— PROBLEM TO SOLVE —
Make an exact copy of the listing below. Pictures stay out of it.

— COLLECTED MATERIAL —
○ ○ ○ ○ ○
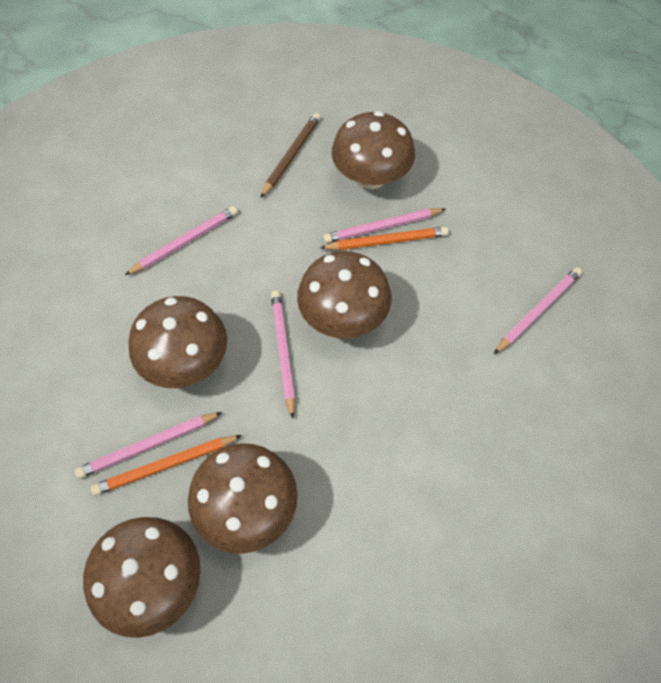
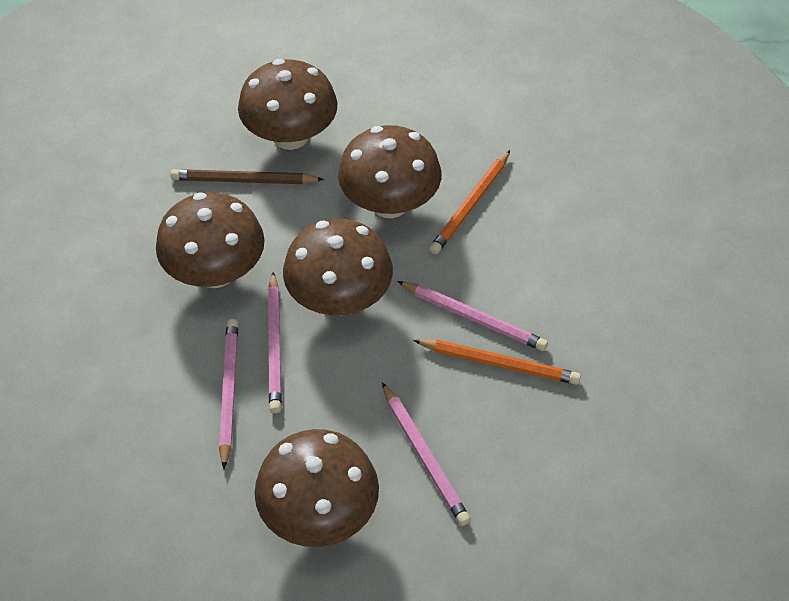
pink pencil: 5 -> 4

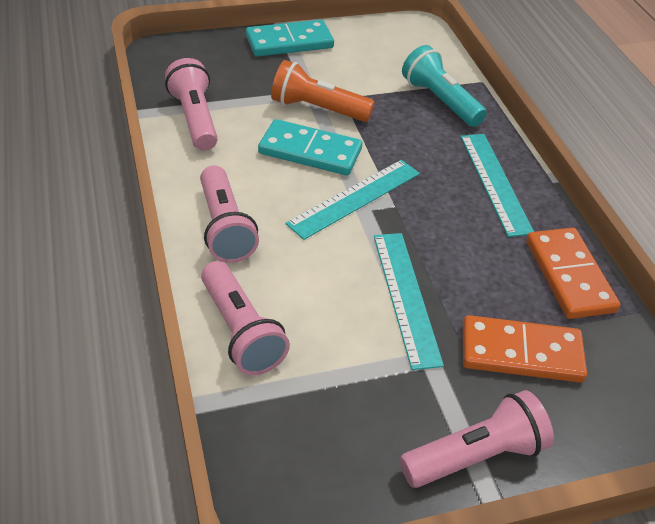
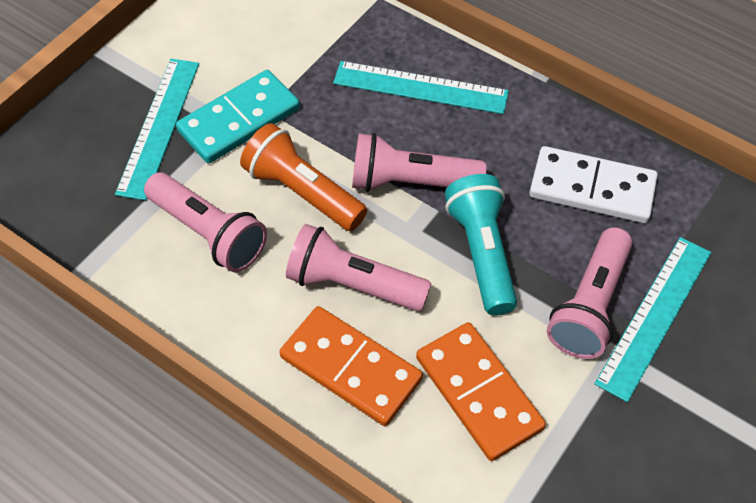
turquoise domino: 2 -> 1
white domino: 0 -> 1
○ ○ ○ ○ ○
— OUTPUT OF THE TASK —
pink pencil: 5 -> 4

turquoise domino: 2 -> 1
white domino: 0 -> 1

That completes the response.